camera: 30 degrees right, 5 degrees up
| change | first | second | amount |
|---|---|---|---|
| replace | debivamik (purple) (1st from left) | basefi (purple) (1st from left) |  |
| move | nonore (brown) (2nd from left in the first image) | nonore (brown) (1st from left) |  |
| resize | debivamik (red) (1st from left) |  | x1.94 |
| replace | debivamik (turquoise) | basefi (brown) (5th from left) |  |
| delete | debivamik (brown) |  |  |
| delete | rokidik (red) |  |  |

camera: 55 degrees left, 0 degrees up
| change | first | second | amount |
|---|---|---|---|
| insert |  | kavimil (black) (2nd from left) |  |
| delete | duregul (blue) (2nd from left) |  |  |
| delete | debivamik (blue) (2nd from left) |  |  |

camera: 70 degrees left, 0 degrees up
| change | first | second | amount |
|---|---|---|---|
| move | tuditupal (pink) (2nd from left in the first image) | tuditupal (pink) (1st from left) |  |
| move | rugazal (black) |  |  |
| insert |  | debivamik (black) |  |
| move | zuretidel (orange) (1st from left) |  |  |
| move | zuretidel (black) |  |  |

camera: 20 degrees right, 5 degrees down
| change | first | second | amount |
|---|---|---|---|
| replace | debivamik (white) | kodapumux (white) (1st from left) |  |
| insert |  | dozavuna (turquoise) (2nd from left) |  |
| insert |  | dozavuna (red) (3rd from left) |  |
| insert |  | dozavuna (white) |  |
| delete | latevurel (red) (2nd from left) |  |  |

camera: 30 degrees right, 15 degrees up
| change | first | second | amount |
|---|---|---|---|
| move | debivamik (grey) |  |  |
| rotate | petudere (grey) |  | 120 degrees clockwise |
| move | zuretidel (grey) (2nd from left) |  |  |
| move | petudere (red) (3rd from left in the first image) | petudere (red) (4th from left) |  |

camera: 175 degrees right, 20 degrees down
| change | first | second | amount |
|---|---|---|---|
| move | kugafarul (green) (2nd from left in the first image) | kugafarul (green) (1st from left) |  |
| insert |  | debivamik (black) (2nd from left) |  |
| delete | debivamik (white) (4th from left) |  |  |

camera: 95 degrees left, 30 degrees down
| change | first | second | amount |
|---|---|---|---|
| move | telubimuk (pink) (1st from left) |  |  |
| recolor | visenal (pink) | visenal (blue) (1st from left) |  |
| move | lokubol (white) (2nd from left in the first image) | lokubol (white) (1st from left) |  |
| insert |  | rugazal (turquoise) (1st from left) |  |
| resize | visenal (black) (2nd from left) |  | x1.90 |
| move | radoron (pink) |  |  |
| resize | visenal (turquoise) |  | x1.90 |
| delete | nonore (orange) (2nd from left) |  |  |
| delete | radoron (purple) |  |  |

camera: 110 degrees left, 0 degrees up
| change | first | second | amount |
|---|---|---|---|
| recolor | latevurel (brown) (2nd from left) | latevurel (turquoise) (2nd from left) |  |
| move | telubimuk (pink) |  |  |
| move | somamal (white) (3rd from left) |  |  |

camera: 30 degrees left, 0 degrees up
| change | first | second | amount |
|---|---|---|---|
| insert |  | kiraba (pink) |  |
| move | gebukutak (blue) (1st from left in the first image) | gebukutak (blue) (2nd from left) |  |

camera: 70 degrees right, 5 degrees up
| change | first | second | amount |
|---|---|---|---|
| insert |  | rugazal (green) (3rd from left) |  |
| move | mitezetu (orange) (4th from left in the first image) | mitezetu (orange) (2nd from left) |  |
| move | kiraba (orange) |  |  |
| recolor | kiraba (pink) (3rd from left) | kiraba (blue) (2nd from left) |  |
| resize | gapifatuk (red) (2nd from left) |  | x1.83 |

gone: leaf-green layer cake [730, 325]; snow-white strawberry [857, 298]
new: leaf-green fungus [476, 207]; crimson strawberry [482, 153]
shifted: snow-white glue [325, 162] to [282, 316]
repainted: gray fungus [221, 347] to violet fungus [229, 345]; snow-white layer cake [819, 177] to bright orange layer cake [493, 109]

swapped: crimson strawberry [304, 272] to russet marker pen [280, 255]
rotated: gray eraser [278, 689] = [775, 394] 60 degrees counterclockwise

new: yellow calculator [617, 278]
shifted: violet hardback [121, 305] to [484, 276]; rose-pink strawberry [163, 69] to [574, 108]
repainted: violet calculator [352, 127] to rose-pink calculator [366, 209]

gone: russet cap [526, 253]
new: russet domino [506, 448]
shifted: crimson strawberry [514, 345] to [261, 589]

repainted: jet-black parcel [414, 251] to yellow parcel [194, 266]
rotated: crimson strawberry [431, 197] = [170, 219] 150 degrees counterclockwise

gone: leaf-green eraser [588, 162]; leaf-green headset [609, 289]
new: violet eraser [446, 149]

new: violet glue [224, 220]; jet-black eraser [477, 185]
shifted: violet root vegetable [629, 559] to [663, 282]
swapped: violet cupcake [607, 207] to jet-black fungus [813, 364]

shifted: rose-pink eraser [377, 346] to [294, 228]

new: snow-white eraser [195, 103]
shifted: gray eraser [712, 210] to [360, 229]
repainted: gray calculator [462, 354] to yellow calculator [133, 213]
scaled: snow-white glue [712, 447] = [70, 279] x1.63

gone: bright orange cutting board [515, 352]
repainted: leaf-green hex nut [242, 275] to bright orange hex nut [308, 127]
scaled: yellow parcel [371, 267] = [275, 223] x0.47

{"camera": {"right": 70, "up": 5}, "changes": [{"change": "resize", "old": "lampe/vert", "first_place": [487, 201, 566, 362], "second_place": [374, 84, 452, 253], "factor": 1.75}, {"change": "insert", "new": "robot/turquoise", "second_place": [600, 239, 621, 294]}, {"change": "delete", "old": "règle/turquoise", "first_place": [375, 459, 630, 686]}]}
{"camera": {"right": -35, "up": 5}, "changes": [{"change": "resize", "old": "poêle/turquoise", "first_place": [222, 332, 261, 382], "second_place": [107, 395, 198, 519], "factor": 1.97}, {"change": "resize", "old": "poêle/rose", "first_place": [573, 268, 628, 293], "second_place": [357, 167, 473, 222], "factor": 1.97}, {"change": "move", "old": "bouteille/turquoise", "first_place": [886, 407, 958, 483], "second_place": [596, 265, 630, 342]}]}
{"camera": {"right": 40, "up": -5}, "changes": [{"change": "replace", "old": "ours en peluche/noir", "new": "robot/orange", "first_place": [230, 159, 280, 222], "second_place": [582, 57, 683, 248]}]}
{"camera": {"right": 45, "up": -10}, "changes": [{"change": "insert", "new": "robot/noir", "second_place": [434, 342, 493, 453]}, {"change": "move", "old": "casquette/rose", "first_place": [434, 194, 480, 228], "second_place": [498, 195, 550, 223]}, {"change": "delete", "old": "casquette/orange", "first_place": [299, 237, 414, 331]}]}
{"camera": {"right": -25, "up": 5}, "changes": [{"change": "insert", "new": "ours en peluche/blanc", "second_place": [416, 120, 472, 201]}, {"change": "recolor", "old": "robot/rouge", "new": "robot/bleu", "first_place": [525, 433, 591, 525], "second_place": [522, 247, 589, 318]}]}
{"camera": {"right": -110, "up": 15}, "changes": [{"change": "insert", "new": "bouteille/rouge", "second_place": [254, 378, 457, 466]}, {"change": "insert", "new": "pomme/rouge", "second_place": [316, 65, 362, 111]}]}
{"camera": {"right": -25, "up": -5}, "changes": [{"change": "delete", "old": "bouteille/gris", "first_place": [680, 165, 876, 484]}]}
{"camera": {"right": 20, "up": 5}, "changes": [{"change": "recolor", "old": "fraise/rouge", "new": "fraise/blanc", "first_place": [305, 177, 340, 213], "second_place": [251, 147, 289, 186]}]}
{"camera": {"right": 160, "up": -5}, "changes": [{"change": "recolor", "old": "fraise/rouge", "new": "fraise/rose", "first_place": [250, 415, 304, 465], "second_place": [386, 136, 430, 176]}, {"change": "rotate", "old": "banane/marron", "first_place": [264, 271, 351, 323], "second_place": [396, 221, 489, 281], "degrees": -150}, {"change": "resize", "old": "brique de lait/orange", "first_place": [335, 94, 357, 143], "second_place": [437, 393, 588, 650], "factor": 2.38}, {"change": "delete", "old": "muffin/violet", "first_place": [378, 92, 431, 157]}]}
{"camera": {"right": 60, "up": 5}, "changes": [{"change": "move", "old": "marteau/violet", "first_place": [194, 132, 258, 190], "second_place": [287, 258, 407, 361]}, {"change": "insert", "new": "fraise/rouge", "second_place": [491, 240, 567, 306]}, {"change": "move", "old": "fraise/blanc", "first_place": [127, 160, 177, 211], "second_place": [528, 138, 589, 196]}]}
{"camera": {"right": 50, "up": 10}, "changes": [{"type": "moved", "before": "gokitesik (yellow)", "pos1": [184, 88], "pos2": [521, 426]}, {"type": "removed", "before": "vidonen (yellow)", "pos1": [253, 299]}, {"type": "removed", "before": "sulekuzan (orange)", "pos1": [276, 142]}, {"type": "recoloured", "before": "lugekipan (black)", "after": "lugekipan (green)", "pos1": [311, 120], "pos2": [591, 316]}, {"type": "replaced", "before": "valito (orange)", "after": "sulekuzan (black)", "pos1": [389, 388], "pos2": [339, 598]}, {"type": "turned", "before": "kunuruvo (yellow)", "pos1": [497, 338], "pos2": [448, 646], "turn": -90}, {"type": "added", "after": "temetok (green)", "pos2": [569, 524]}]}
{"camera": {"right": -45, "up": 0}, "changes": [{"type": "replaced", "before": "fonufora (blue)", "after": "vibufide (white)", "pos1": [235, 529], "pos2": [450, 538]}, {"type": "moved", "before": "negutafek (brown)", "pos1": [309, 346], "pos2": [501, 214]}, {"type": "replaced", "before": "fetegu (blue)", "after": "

### The task
Exactly as written, repeat each line from the beginning of the data above to the line containing "debivamik (brown) |", inclusive.

### Solution for this task
camera: 30 degrees right, 5 degrees up
| change | first | second | amount |
|---|---|---|---|
| replace | debivamik (purple) (1st from left) | basefi (purple) (1st from left) |  |
| move | nonore (brown) (2nd from left in the first image) | nonore (brown) (1st from left) |  |
| resize | debivamik (red) (1st from left) |  | x1.94 |
| replace | debivamik (turquoise) | basefi (brown) (5th from left) |  |
| delete | debivamik (brown) |  |  |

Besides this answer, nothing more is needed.